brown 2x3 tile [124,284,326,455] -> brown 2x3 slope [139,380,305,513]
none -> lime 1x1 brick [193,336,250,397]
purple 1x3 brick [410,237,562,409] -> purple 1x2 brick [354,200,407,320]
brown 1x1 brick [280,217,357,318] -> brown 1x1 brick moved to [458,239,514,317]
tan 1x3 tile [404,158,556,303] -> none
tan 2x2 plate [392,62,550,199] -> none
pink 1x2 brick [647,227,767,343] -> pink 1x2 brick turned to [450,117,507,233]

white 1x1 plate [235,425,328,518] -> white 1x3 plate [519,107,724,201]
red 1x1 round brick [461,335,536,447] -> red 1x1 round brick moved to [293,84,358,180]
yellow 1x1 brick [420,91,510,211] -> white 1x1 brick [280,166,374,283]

= = = = = = =

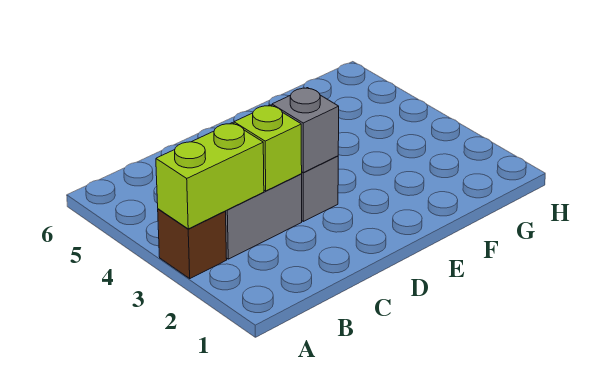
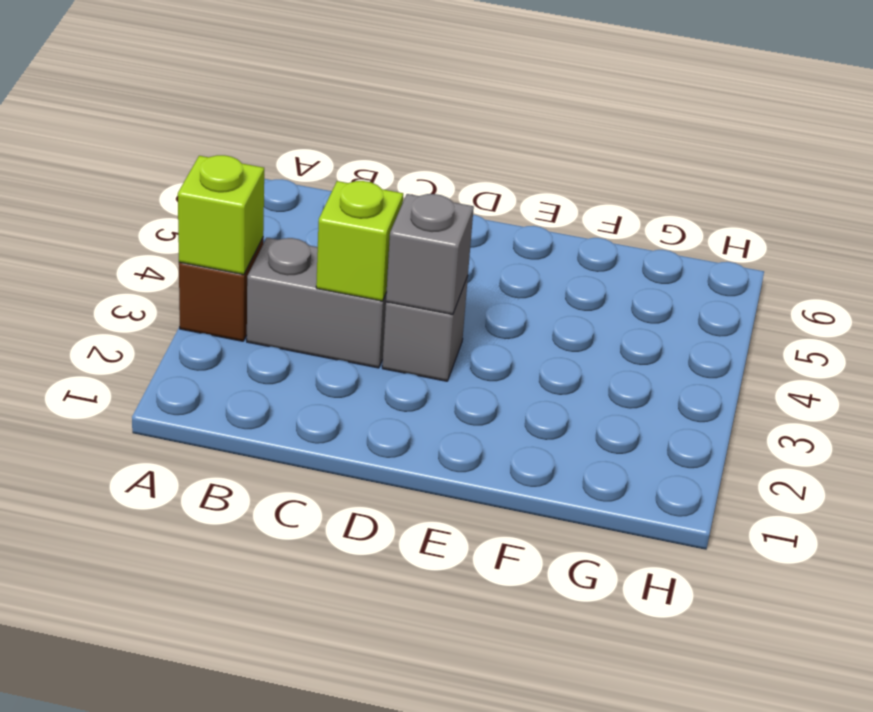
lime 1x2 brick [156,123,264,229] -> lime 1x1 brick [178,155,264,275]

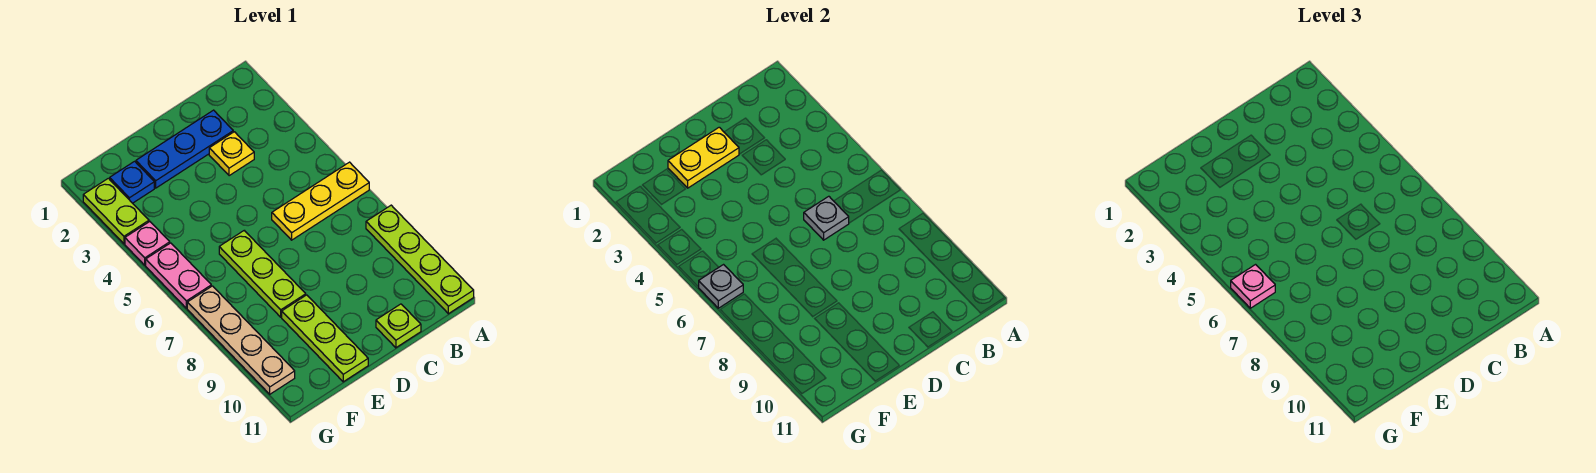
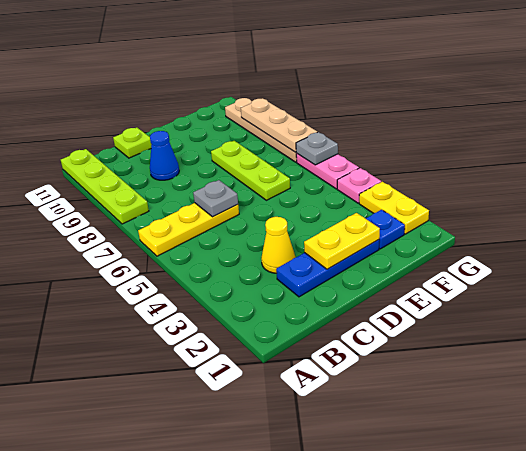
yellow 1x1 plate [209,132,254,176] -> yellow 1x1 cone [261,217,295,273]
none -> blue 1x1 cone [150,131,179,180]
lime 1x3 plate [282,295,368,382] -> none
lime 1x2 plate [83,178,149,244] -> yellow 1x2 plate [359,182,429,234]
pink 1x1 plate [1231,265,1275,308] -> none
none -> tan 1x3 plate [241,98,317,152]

= = = = = = =

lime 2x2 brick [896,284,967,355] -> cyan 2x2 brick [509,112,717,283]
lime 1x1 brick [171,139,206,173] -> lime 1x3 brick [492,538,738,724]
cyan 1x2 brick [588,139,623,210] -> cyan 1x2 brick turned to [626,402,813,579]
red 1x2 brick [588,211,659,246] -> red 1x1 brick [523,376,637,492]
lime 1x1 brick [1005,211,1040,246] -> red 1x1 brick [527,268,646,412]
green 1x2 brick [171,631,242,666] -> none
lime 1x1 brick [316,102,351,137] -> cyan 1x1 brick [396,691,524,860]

= = = = = = =

Your reply should hold nothing but the lines above, from the one containing "lime 1x2 brick" to the one containing "none -> tan 1x3 plate [241,98,317,152]", reproduced exactly minus the pictures.

=== Task output ===
lime 1x2 brick [156,123,264,229] -> lime 1x1 brick [178,155,264,275]

yellow 1x1 plate [209,132,254,176] -> yellow 1x1 cone [261,217,295,273]
none -> blue 1x1 cone [150,131,179,180]
lime 1x3 plate [282,295,368,382] -> none
lime 1x2 plate [83,178,149,244] -> yellow 1x2 plate [359,182,429,234]
pink 1x1 plate [1231,265,1275,308] -> none
none -> tan 1x3 plate [241,98,317,152]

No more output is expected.